About this task:
Lines in the listing below may contain the string "white". Say how many do, giving only the number.

Data records:
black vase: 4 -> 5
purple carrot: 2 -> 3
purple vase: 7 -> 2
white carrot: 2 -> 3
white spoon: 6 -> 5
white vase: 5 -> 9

* * *

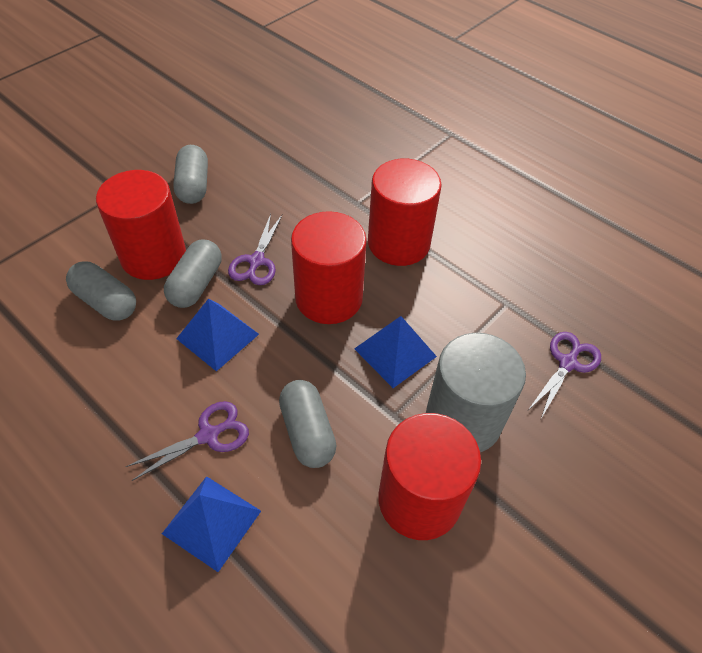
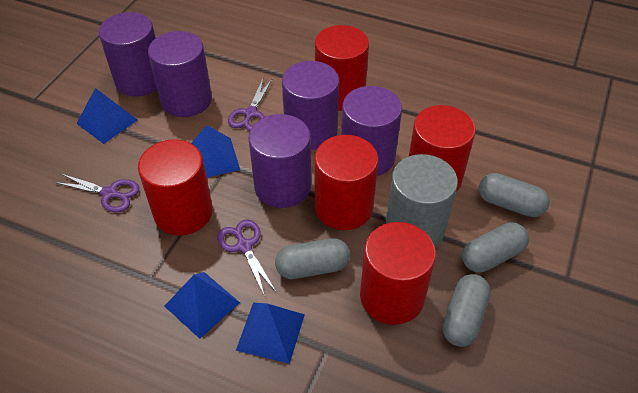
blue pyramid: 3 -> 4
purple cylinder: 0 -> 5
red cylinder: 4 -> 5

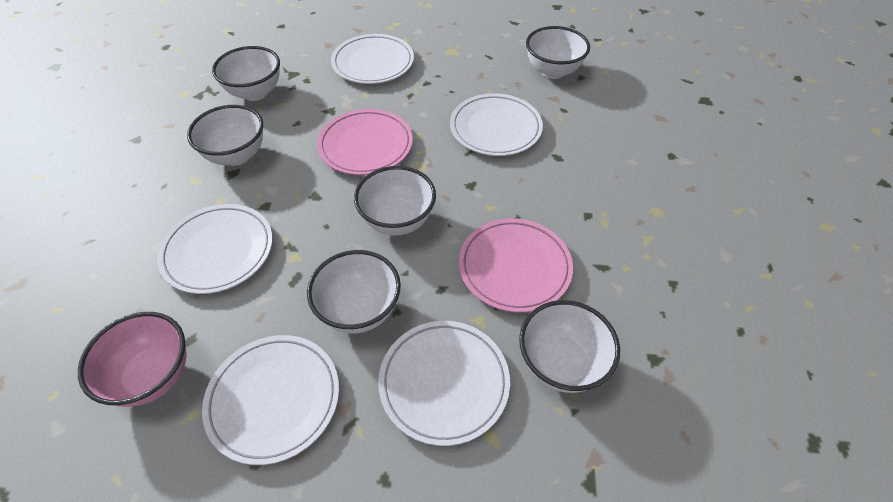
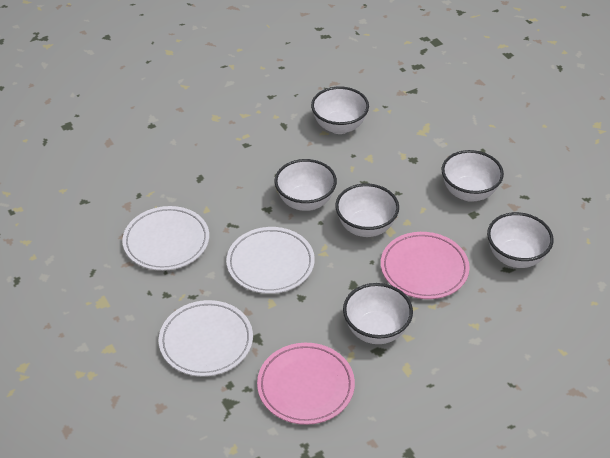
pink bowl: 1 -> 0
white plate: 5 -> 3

Answer box:
4